[About this task] From the records below, take each line where the string "yellow" shows up and copy it.

[The data]
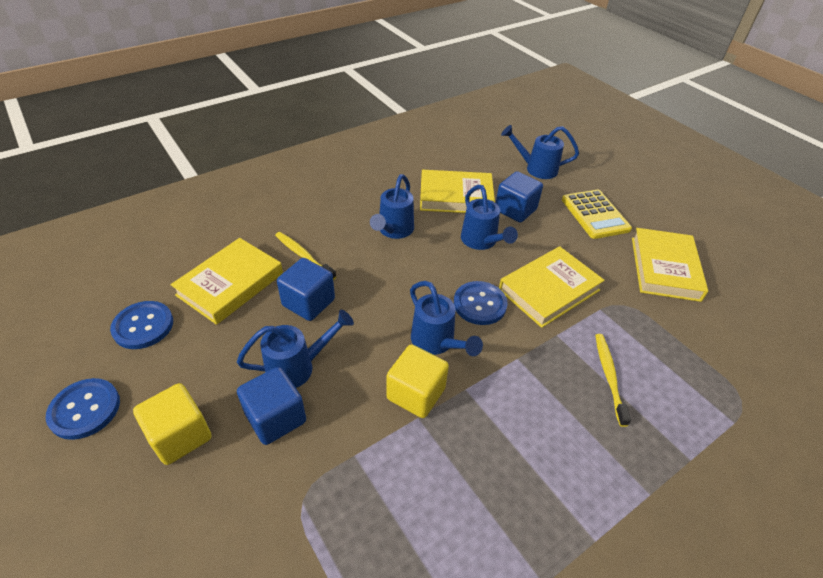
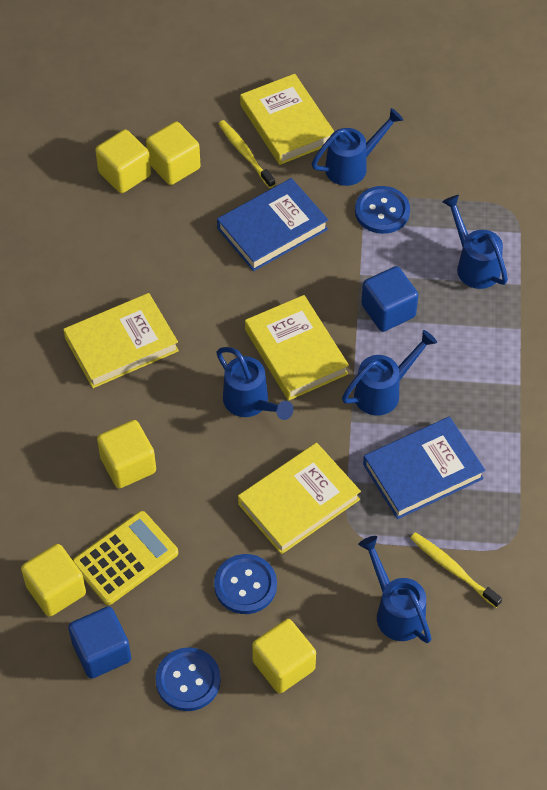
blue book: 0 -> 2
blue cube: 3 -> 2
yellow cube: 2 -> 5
==
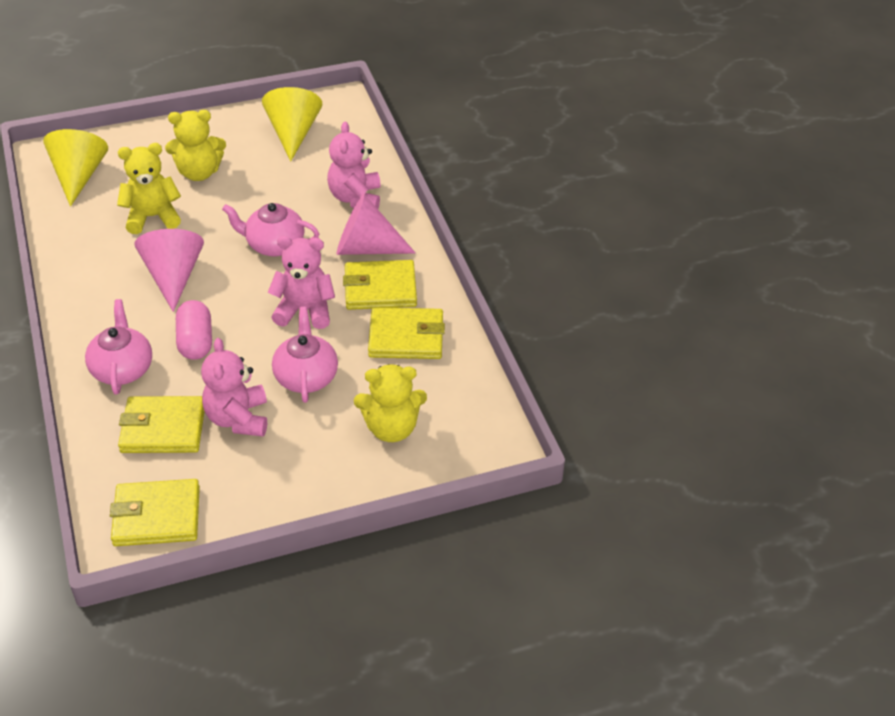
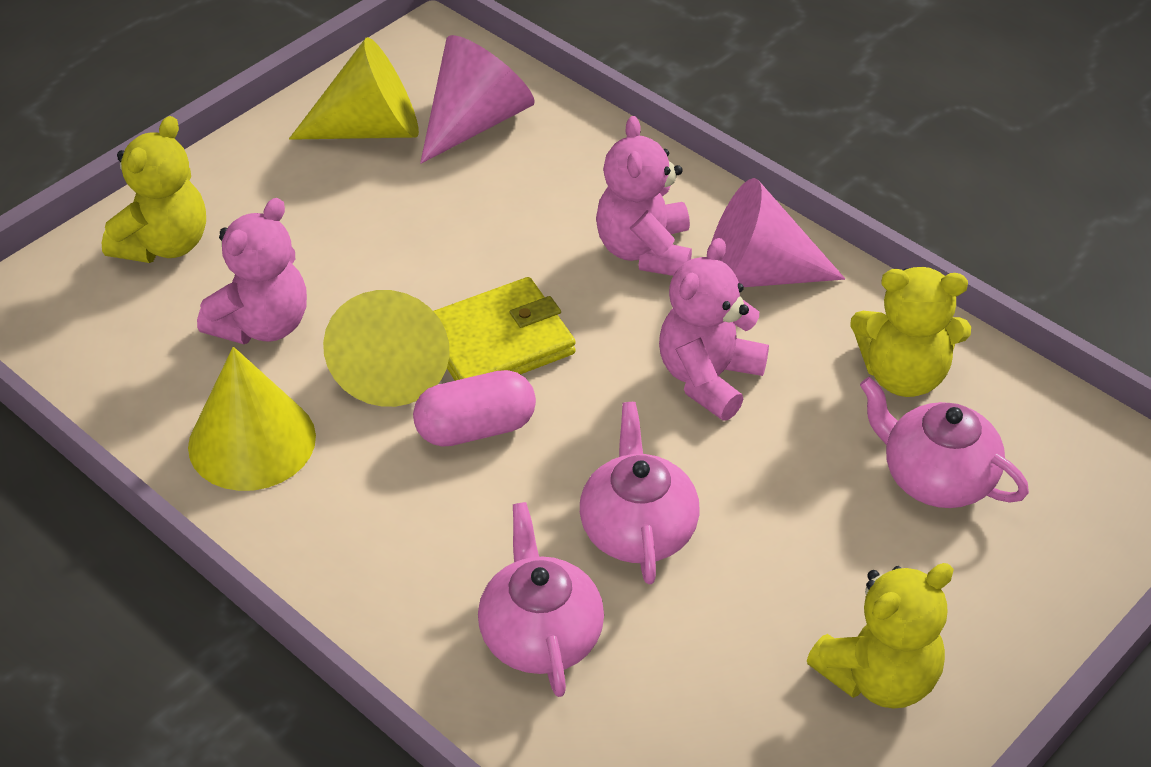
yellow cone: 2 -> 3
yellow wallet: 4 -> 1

[Solved exercise]
yellow cube: 2 -> 5
yellow cone: 2 -> 3
yellow wallet: 4 -> 1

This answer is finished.